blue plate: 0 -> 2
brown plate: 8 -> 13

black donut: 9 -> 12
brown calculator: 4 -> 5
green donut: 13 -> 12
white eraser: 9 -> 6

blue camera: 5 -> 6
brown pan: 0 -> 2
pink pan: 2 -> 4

════════════════════

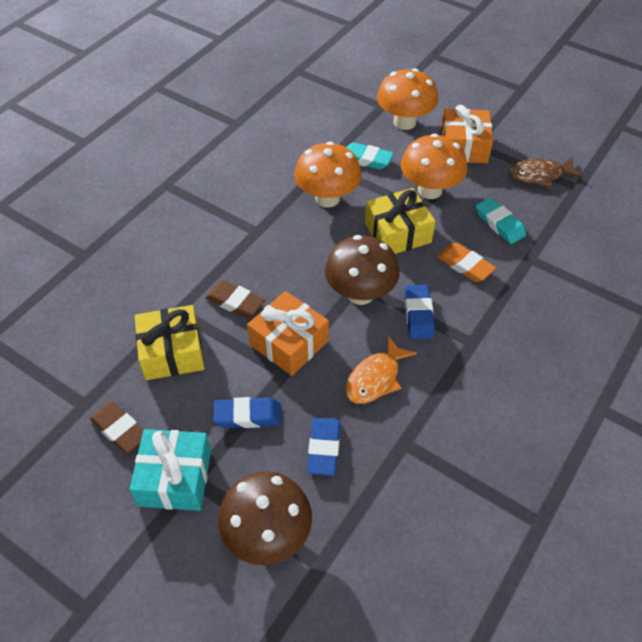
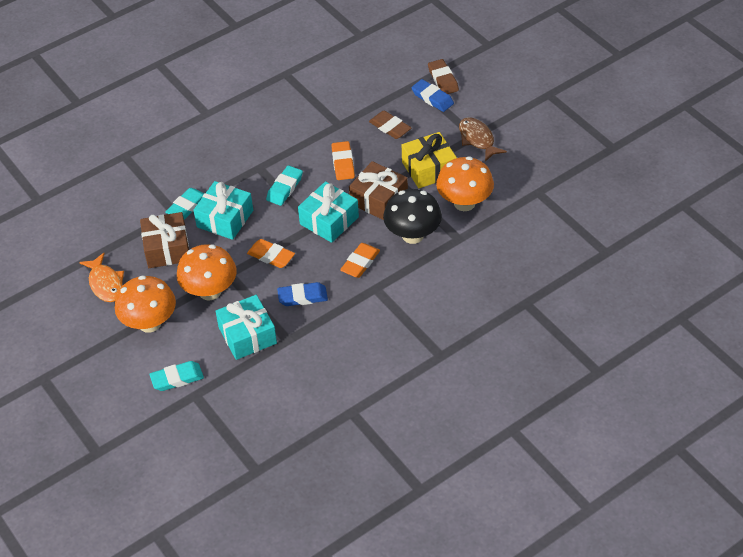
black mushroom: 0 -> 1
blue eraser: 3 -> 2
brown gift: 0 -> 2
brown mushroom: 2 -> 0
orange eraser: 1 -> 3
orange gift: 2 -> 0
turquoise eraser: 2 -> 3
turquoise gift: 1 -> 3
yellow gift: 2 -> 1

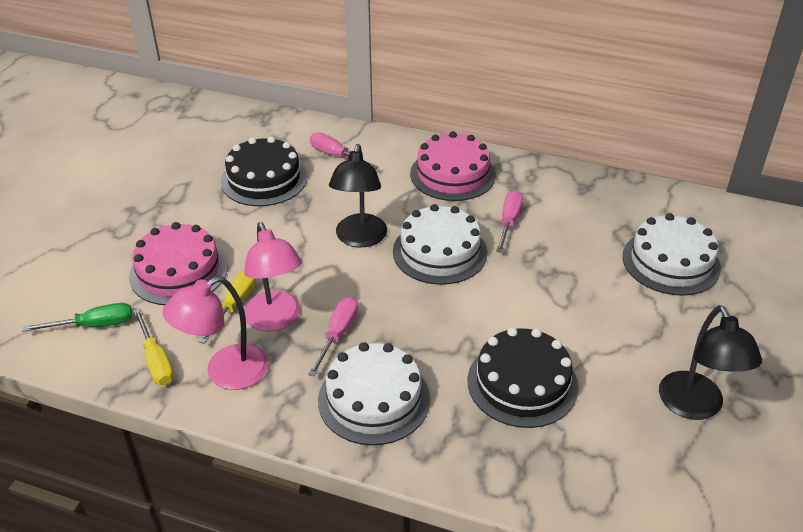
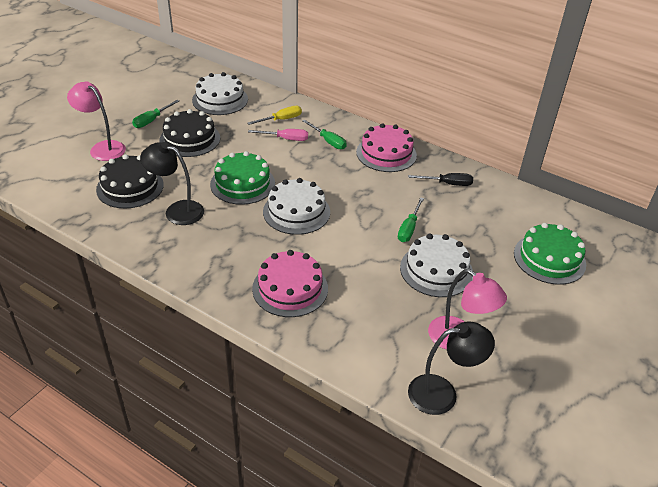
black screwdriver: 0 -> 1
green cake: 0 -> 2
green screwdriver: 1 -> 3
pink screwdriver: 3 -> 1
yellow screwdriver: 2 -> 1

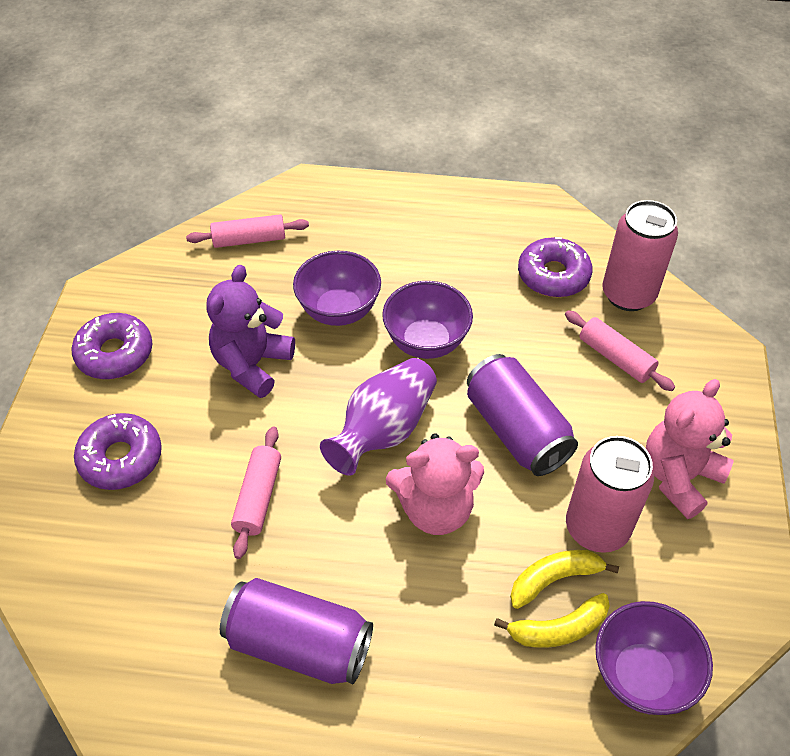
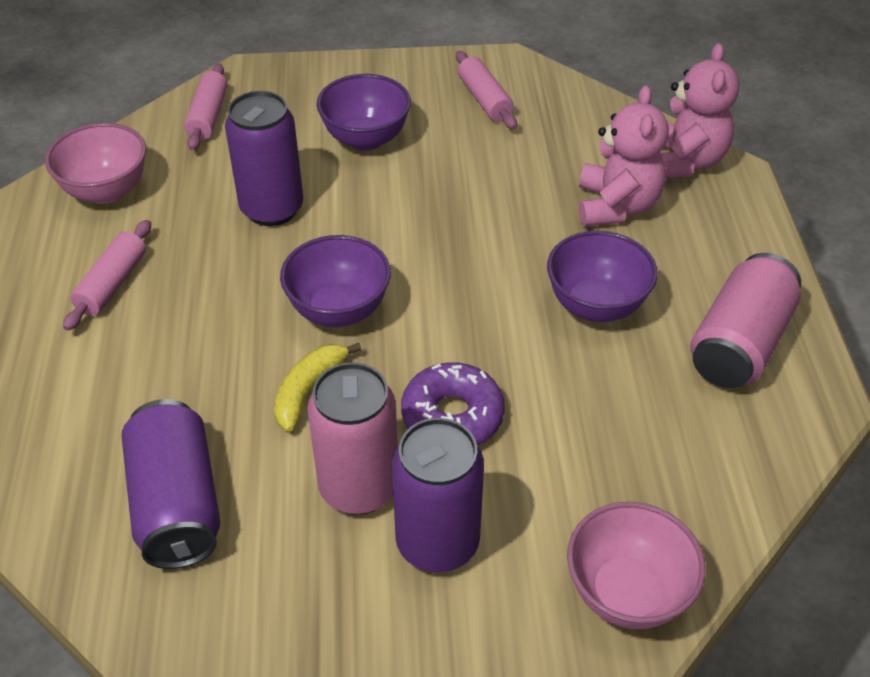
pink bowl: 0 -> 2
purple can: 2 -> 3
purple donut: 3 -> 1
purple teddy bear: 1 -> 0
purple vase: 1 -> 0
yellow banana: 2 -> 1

════════════════════

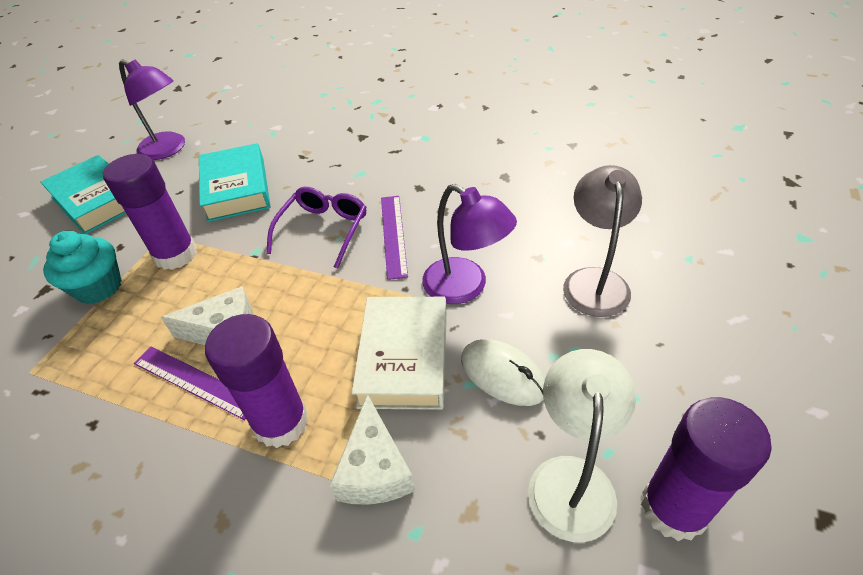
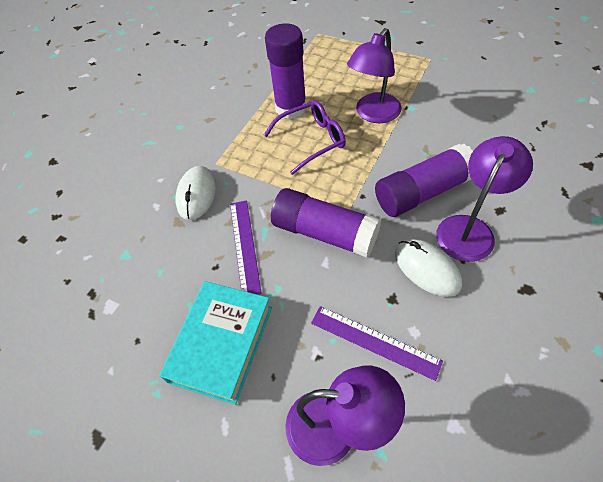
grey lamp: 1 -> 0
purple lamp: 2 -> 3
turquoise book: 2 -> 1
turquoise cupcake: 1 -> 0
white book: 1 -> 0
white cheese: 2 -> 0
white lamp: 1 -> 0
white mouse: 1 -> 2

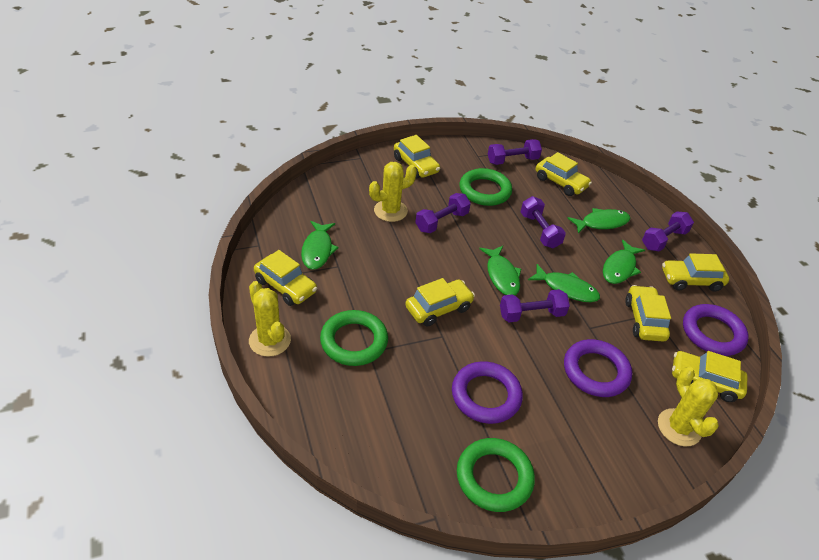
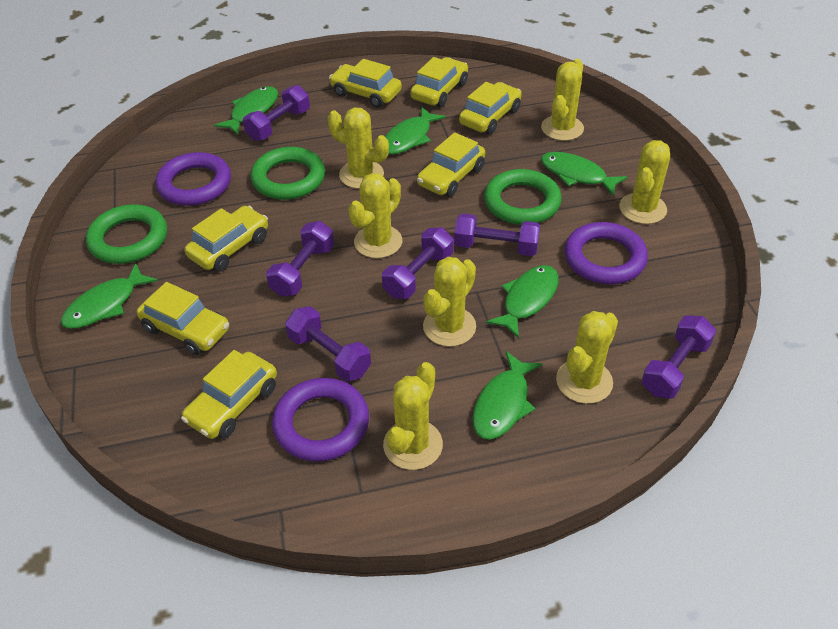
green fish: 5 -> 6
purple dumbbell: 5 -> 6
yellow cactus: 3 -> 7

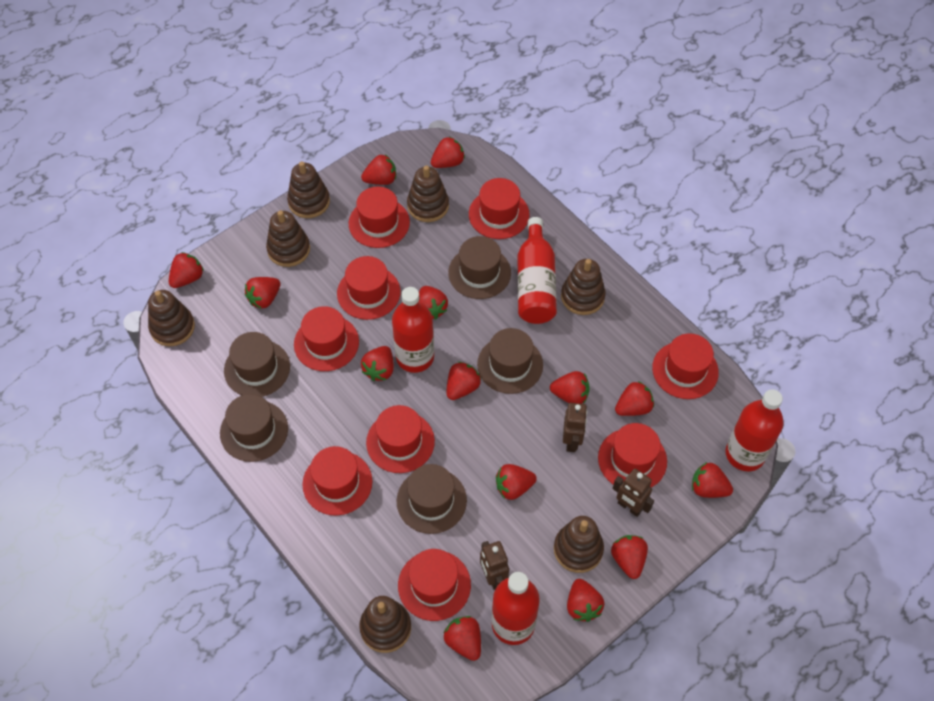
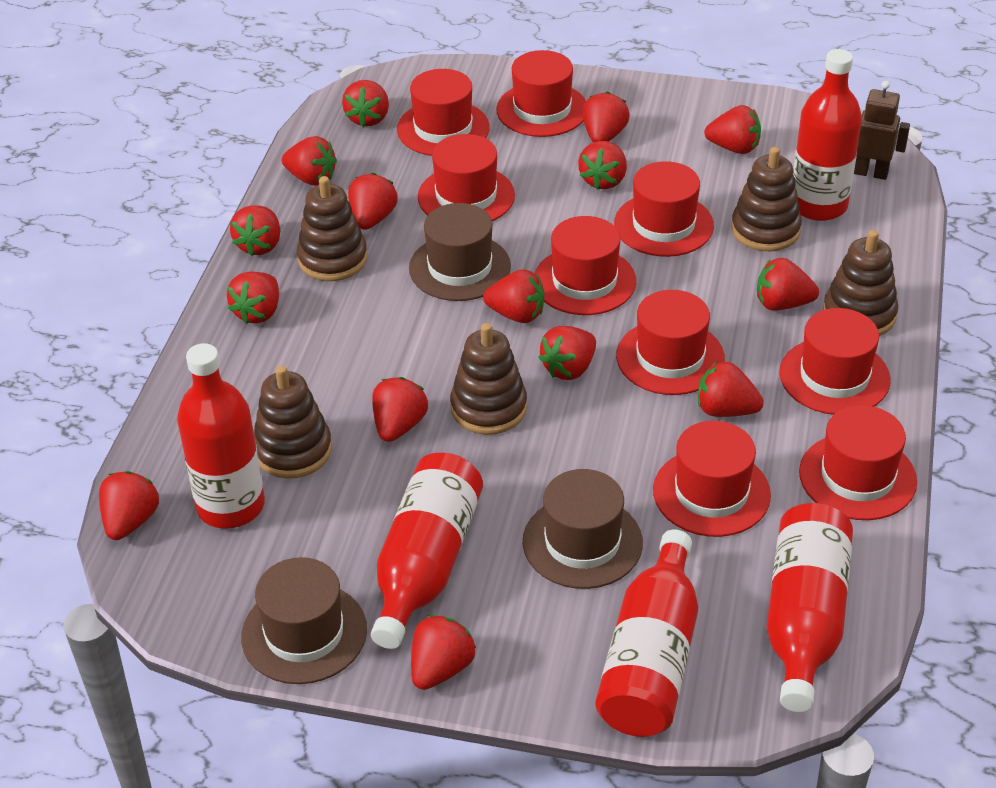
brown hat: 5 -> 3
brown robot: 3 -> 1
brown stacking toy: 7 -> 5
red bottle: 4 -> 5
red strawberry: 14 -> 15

════════════════════

Task details →
Both the line containing "blue plate: 0 -> 2" and the line containing "pink pan: 2 -> 4" belong in the answer. Print them and every line above that falls between them exactly, and no others.

Finished task →
blue plate: 0 -> 2
brown plate: 8 -> 13

black donut: 9 -> 12
brown calculator: 4 -> 5
green donut: 13 -> 12
white eraser: 9 -> 6

blue camera: 5 -> 6
brown pan: 0 -> 2
pink pan: 2 -> 4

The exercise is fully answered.